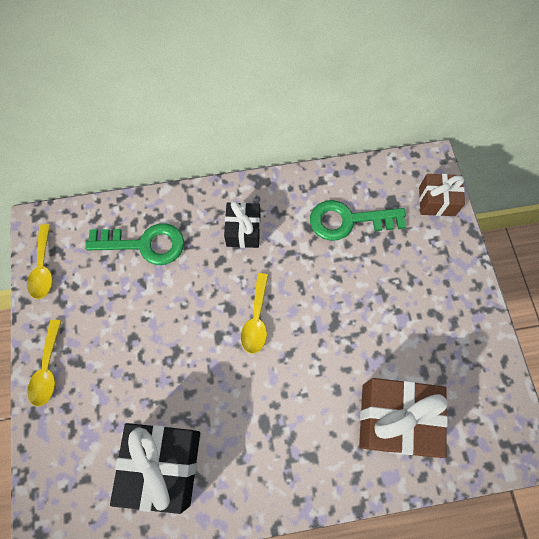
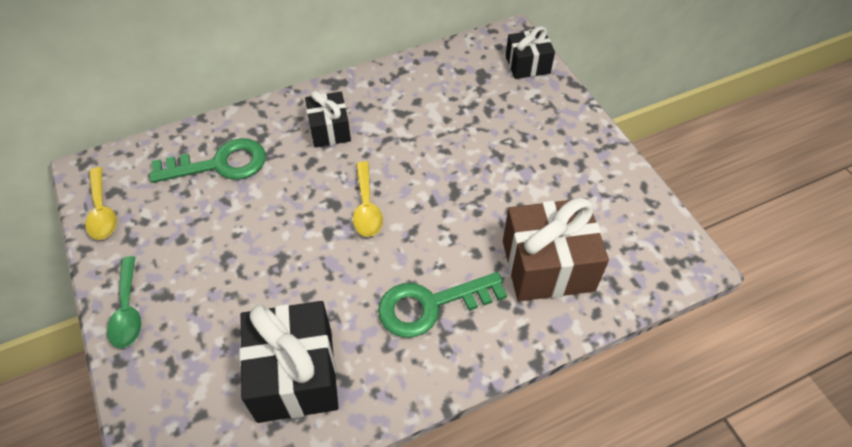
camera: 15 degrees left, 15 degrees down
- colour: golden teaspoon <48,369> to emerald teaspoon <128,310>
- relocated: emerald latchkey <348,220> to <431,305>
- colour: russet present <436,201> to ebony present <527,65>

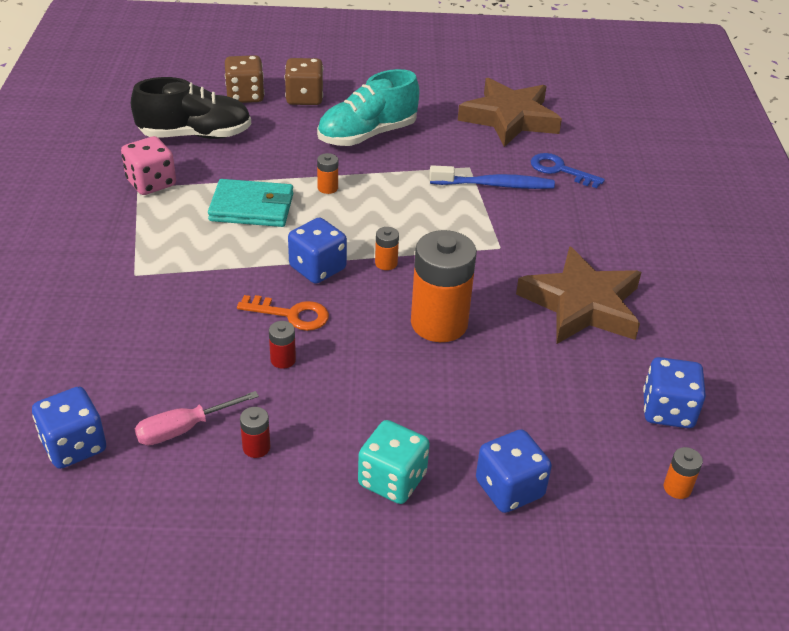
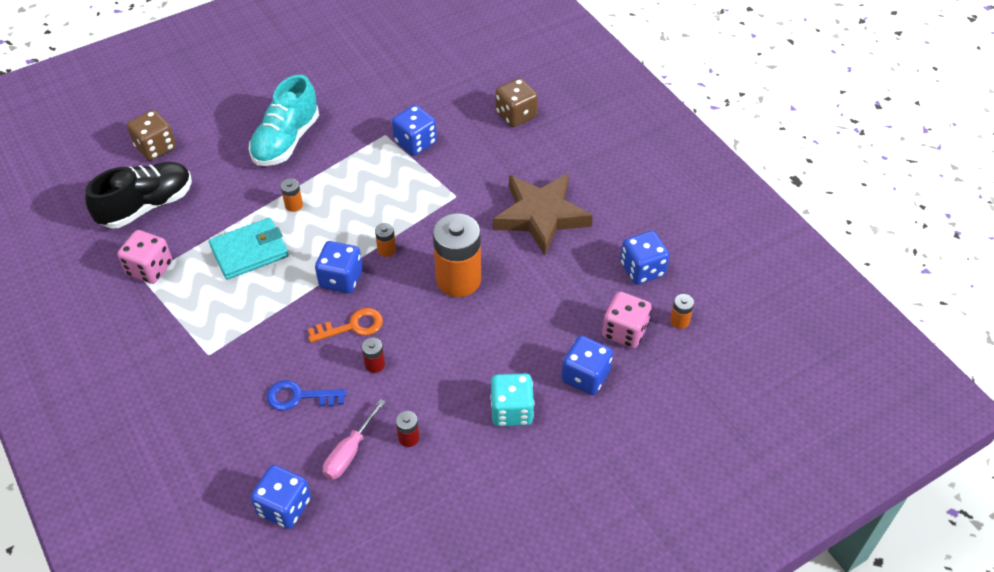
camera: 30 degrees left, 10 degrees up
- relocated: blue latchkey <559,170> to <299,397>
- exchanged: blue tooth brush <495,185> to blue dice <415,142>
- relocated: russet dice <304,98> to <516,115>
- appeared: rosy dice <624,331>
- missing: russet five-pointed star <509,118>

__________

▸ Prompt: Starting from the line with "- relocated: russet", write out every remaining line of the data above exactly, the final line included, and nothing before it.

▸ Expected output:
- relocated: russet dice <304,98> to <516,115>
- appeared: rosy dice <624,331>
- missing: russet five-pointed star <509,118>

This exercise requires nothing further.